WHAT YOU HAVE TO DO -
Restate word for word the material below, starting at the line that contains "[506, 340, 628, 425]" and stopping after the last line; skip pictures.

INFORMATION SUPPLIED -
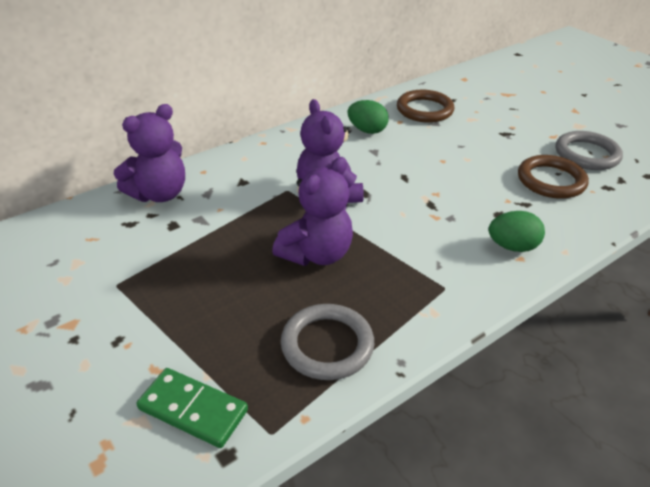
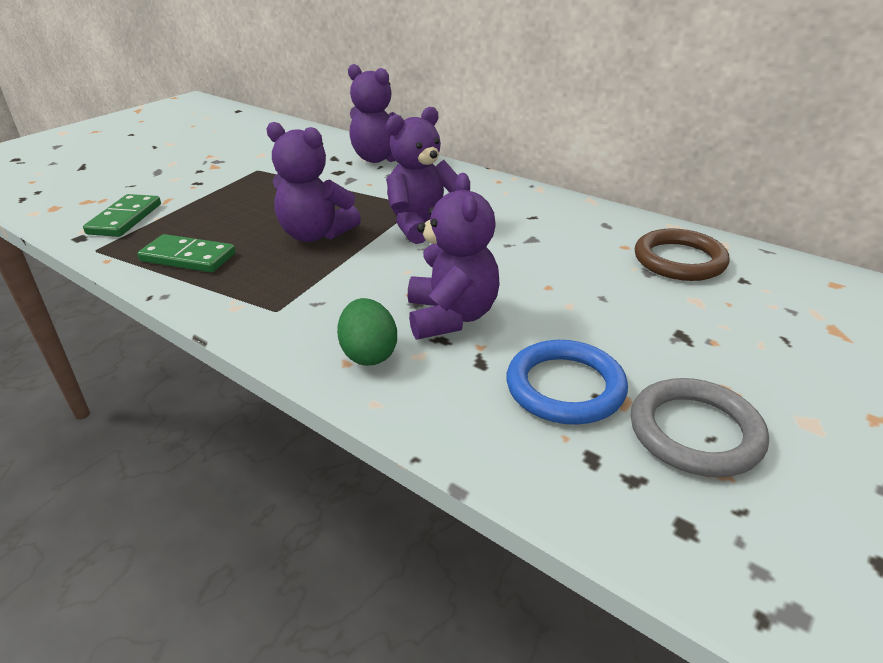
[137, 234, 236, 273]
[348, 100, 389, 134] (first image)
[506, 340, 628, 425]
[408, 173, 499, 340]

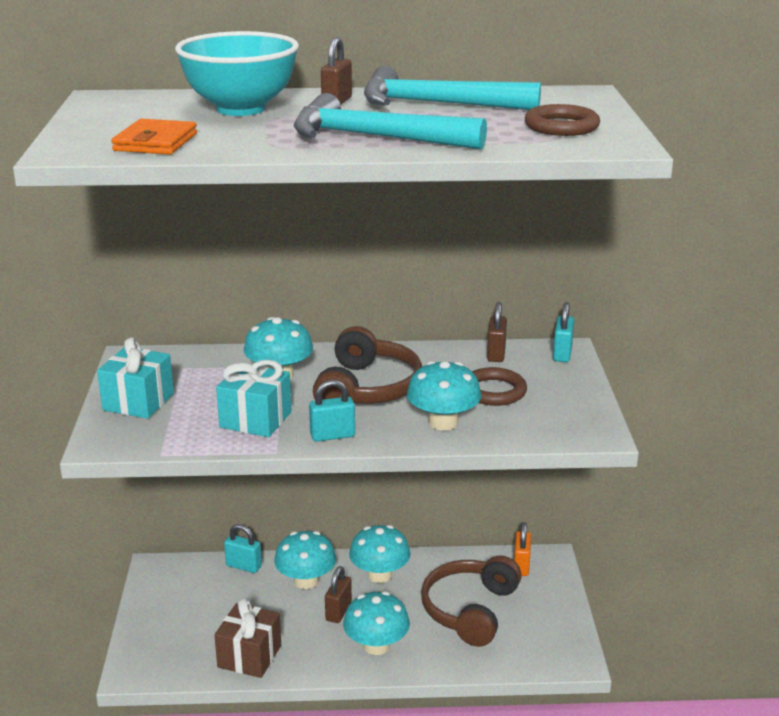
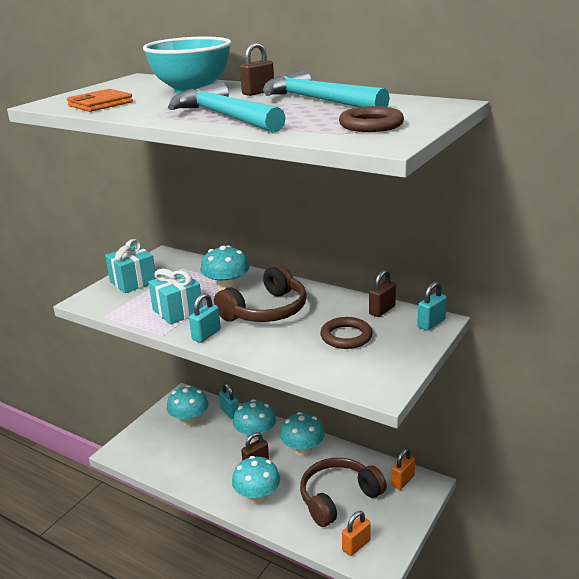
[214, 598, 281, 678] (first image)
[189, 293, 221, 343]
[167, 385, 209, 426]
[342, 511, 371, 556]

SOLUTION TO THE EXERCISE -
[506, 340, 628, 425]
[408, 173, 499, 340]

[214, 598, 281, 678] (first image)
[189, 293, 221, 343]
[167, 385, 209, 426]
[342, 511, 371, 556]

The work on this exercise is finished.